* The problem
From the records below, please return each line that holds the word "none".

Before-and-after object lists
—————

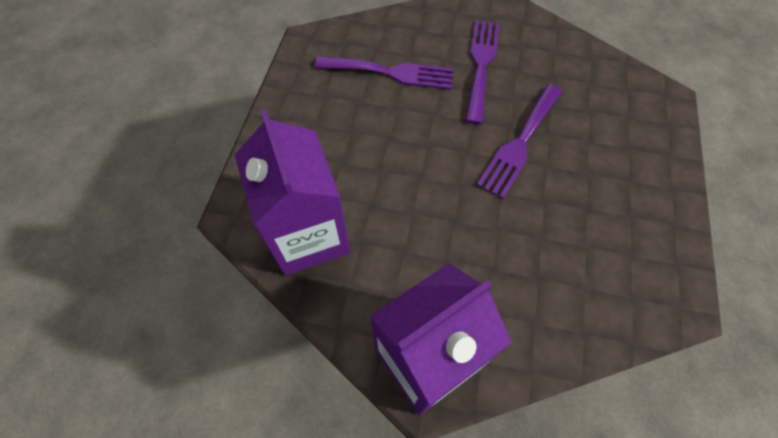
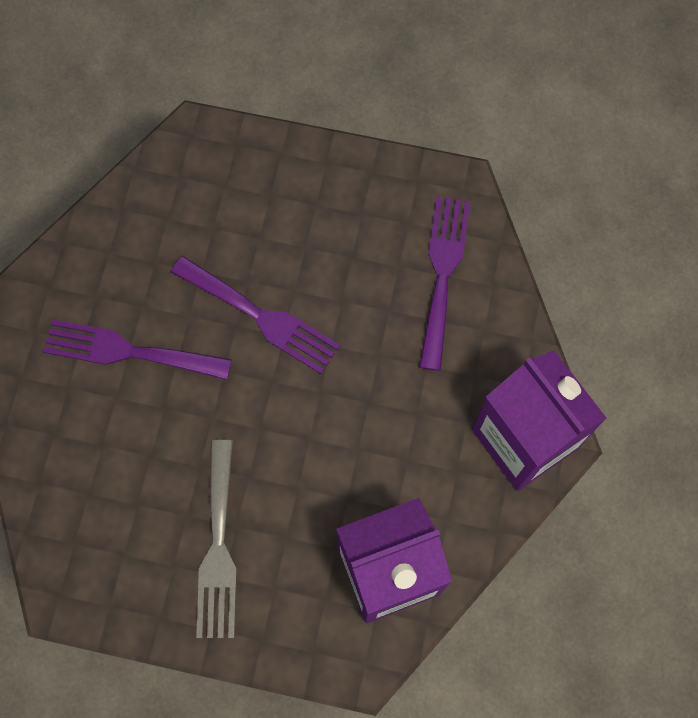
camera: 90 degrees left, 10 degrees up
(335, 120) = (218, 548): none -> grey fork
(391, 72) = (136, 473): purple fork -> purple fork (443, 273)

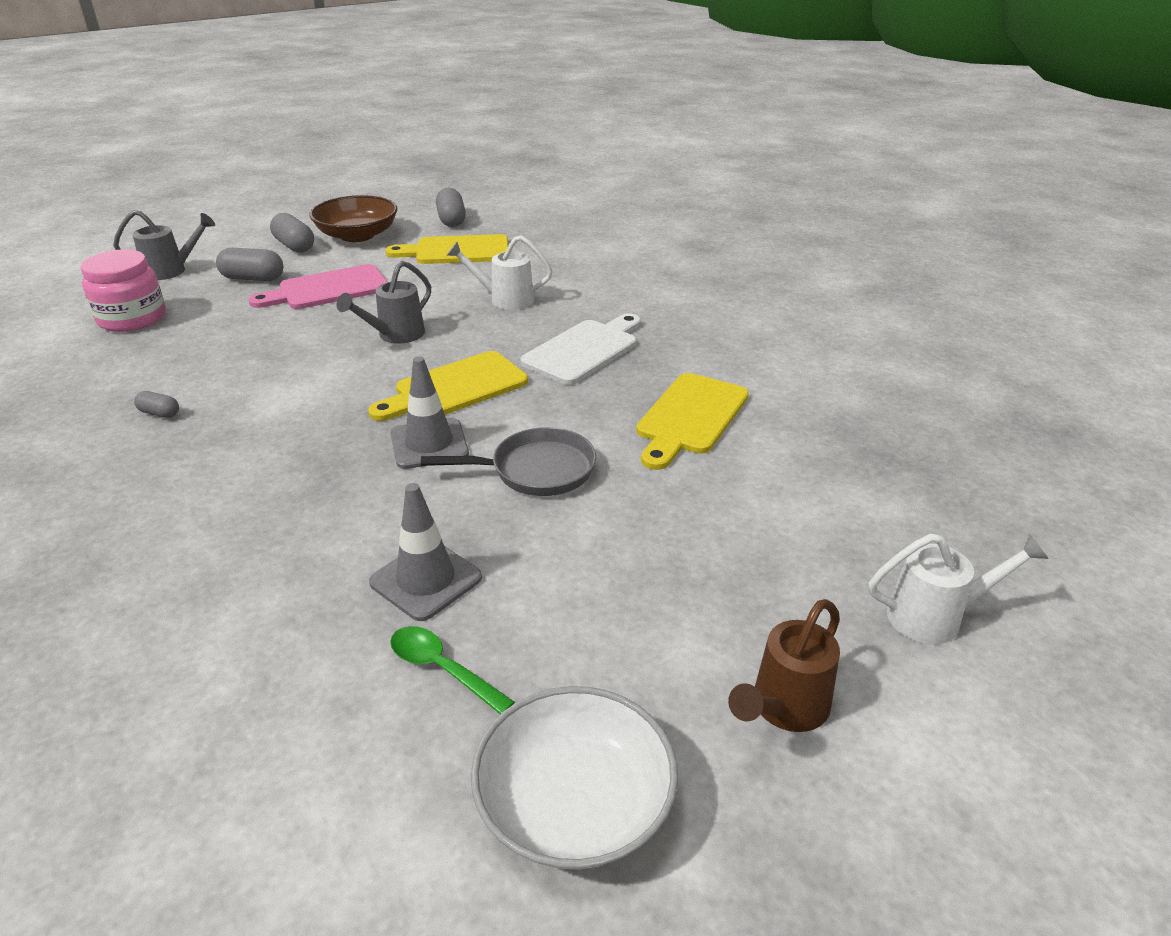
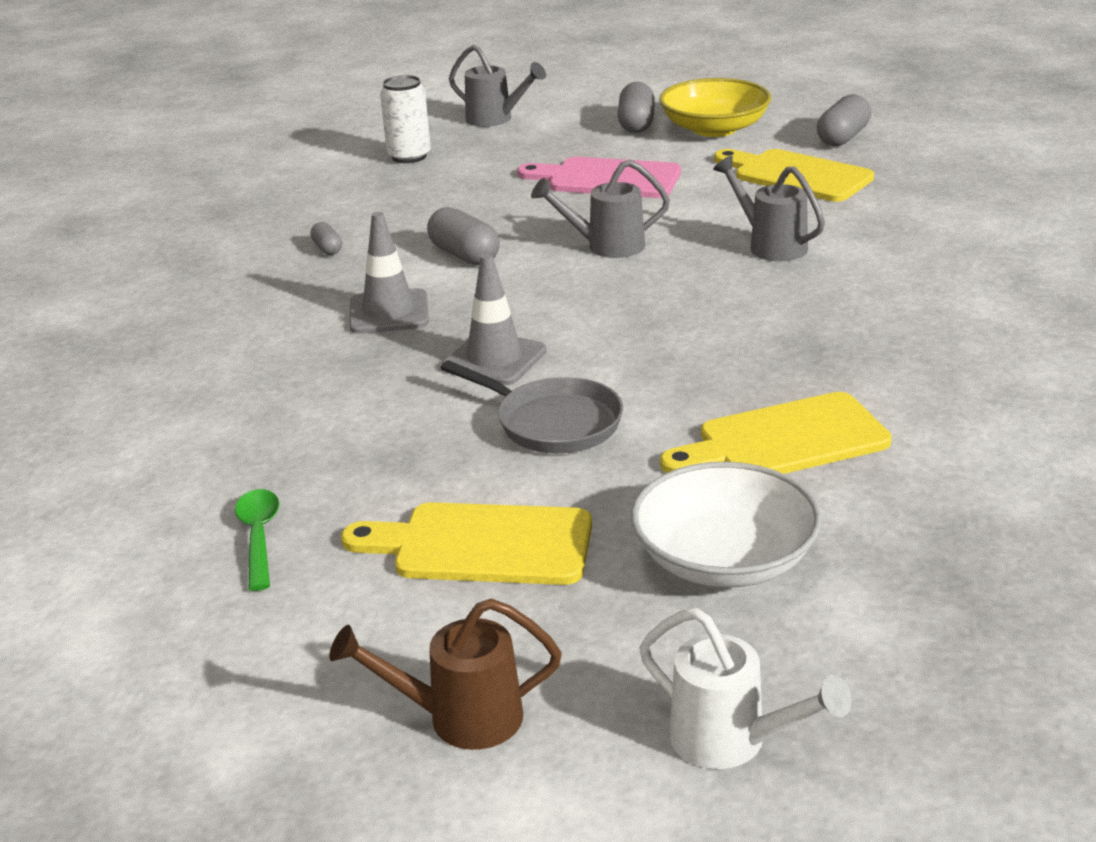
camera: 45 degrees right, 5 degrees down
(132, 318) = (409, 156): pink jar -> white can
(253, 278) = (554, 147): grey capsule -> grey capsule (464, 255)
(357, 235) = (714, 129): brown bowl -> yellow bowl
(426, 580) = (337, 468): grey traffic cone -> grey traffic cone (389, 312)
(455, 388) = (590, 318): yellow cutting board -> yellow cutting board (482, 545)
(505, 299) = (771, 245): white watering can -> grey watering can
(574, 803) = (214, 676): white bowl -> white bowl (725, 559)
(584, 350) = (776, 328): white cutting board -> none

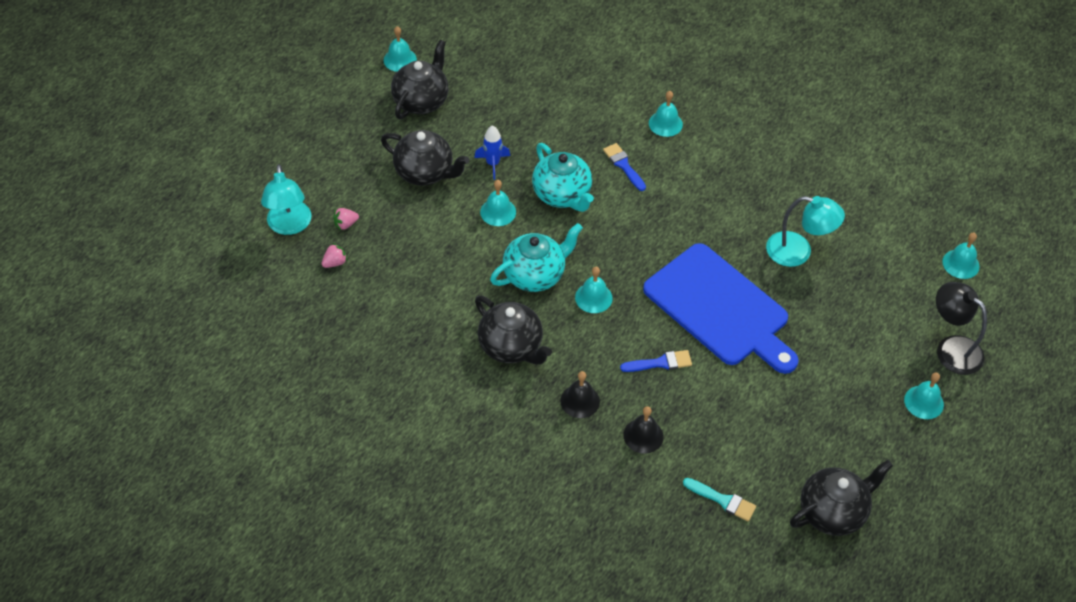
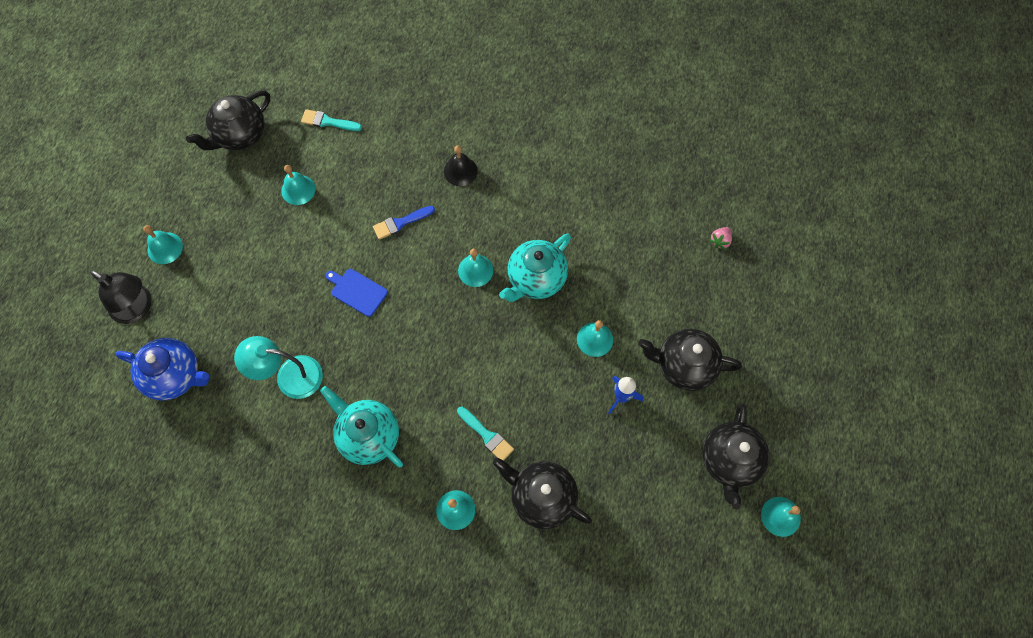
camera: 165 degrees right, 15 degrees up
(289, 226) = (780, 267): turquoise lamp -> none
(345, 224) = (731, 284): pink strawberry -> none
(511, 346) = (532, 203): black teapot -> black teapot (541, 497)
(562, 195) = (538, 378): turquoise teapot -> turquoise teapot (368, 435)
(623, 165) = (487, 435): blue brush -> turquoise brush
(643, 435) = (401, 156): black bell -> none
(720, 308) = (357, 291): blue cutting board -> blue cutting board, size x0.40
(911, 279) = (175, 376): none -> blue teapot
(960, 264) = (124, 409): turquoise bell -> turquoise bell (298, 190)

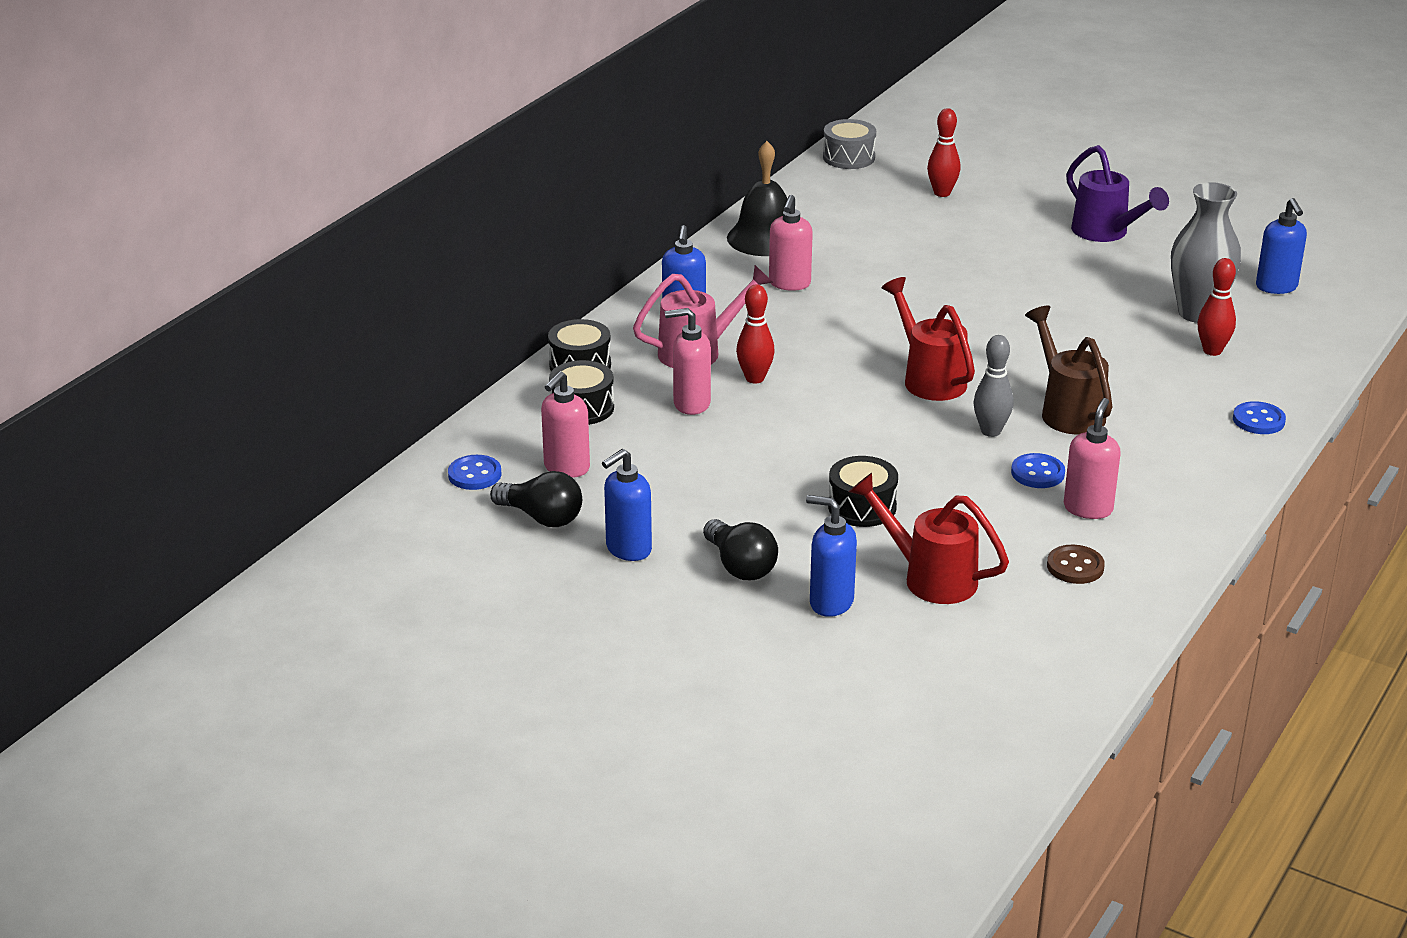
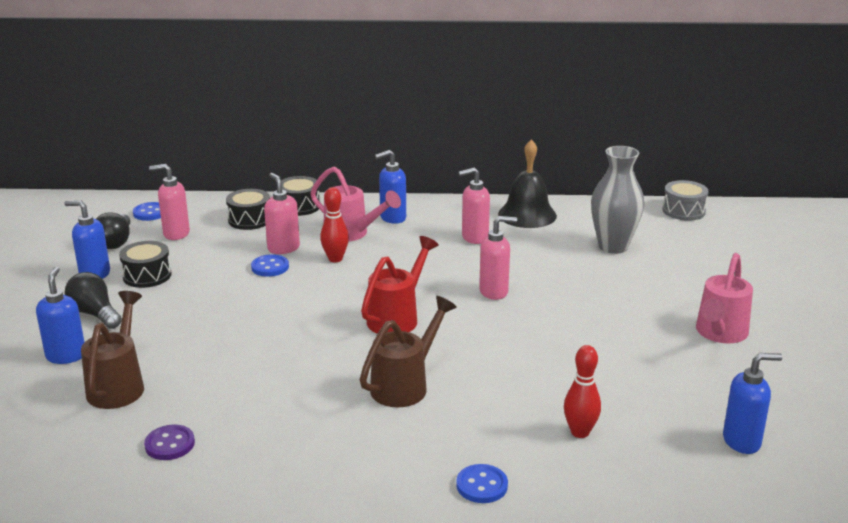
camera: 60 degrees right, 5 degrees down
(740, 566) = (95, 314): black light bulb -> black light bulb turned 105 degrees clockwise
(862, 507) = (197, 336): black drum -> black drum (147, 275)
(929, 577) = (119, 385): red watering can -> brown watering can
(942, 193) = (682, 254): red bowling pin -> none
(991, 431) = (343, 360): grey bowling pin -> none
(1037, 473) = (298, 394): blue button -> blue button (270, 267)
(1075, 567) = (170, 444): brown button -> purple button
(1088, 508) = (261, 430): pink soap dispenser -> pink soap dispenser (494, 292)
(1106, 233) = (719, 334): purple watering can -> pink watering can
(1197, 313) = (638, 409): grey vase -> grey vase (613, 247)
(1276, 287) = (742, 441): blue soap dispenser -> blue soap dispenser turned 150 degrees counterclockwise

—————

* Answer to this problem
(335, 120) = (218, 548): none -> grey fork
(584, 350) = (776, 328): white cutting board -> none
(289, 226) = (780, 267): turquoise lamp -> none
(345, 224) = (731, 284): pink strawberry -> none
(643, 435) = (401, 156): black bell -> none
(911, 279) = (175, 376): none -> blue teapot
(942, 193) = (682, 254): red bowling pin -> none
(991, 431) = (343, 360): grey bowling pin -> none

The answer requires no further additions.